_EXERCISE:_ Repeat word for word, please, only the lines of the material from the one containing "(658, 207) = (756, 362): red" through its final line, both ends included.

_GIVEN DATA:_
★ ★ ★ ★ ★
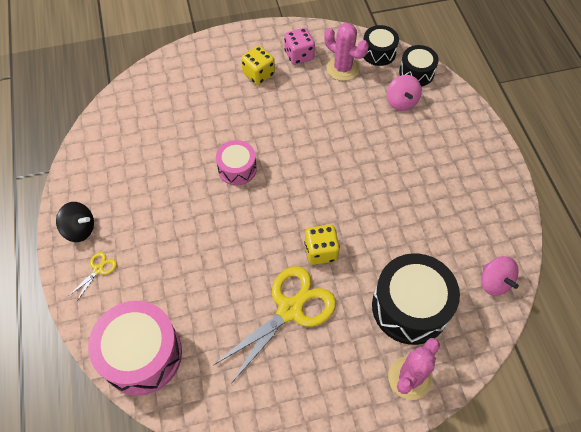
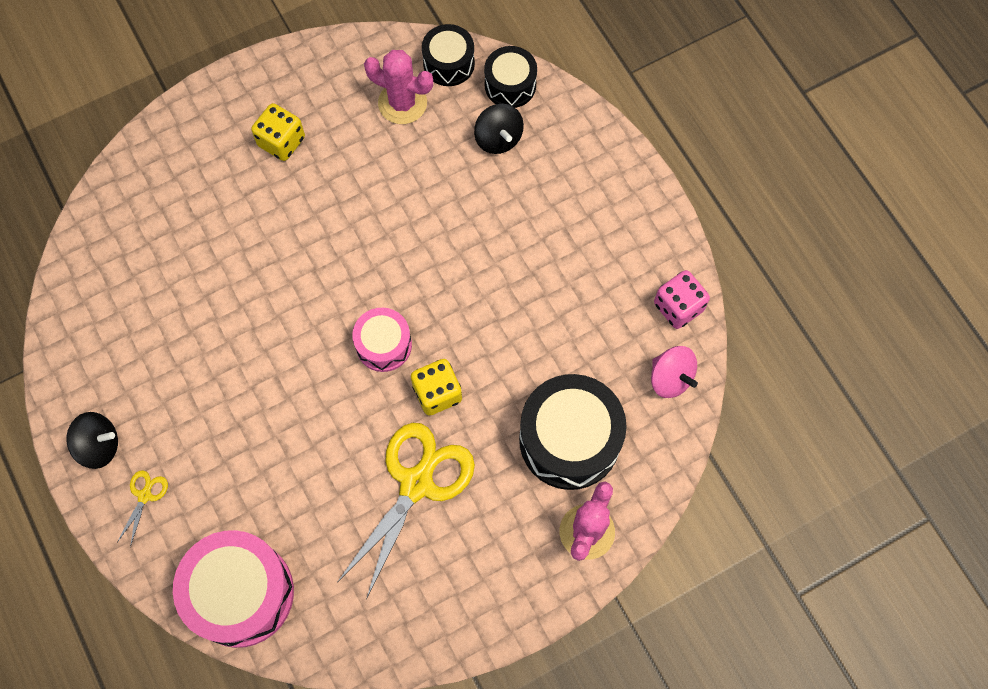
camera: 15 degrees left, 10 degrees up
(237, 169) = (292, 301): pink drum -> pink drum (383, 345)
(299, 55) = (333, 95): pink dice -> pink dice (678, 307)
(401, 102) = (498, 138): pink spinning top -> black spinning top

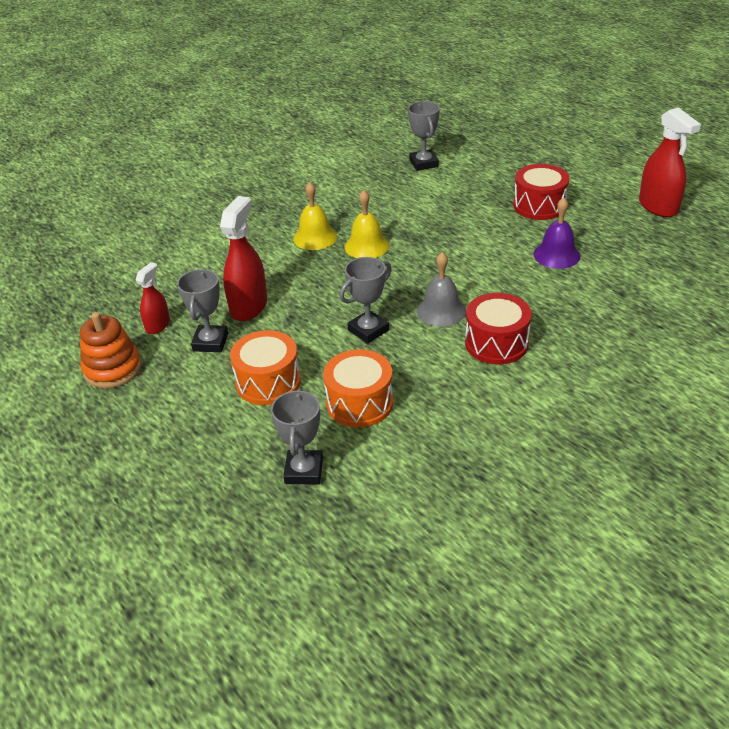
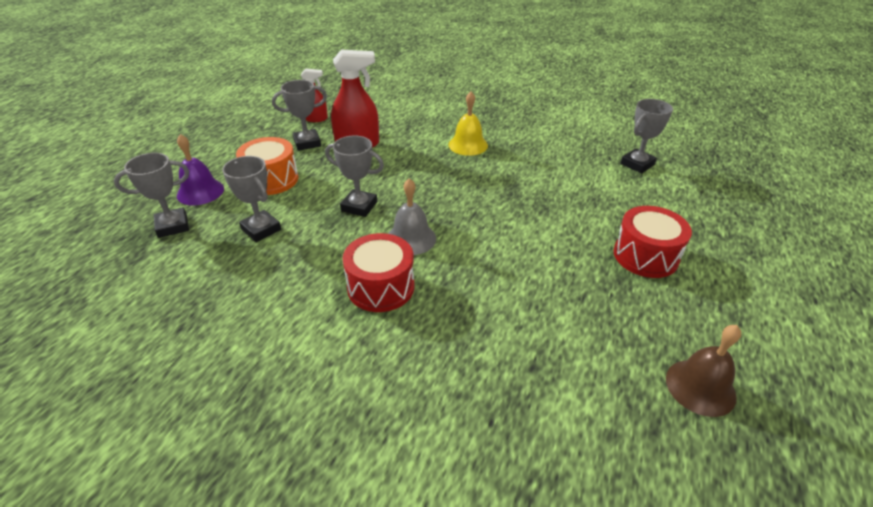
camera: 60 degrees right, 0 degrees up
(112, 369) = (262, 119): orange stacking toy -> none
(359, 403) = (261, 229): orange drum -> grey trophy
(366, 246) = (477, 172): yellow bell -> none
(556, 255) = (564, 292): purple bell -> purple bell (200, 192)
(658, 207) = (756, 362): red spray bottle -> none
(668, 235) = (700, 387): none -> brown bell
★ ★ ★ ★ ★
_SOLVED EXERCISE:_
(658, 207) = (756, 362): red spray bottle -> none
(668, 235) = (700, 387): none -> brown bell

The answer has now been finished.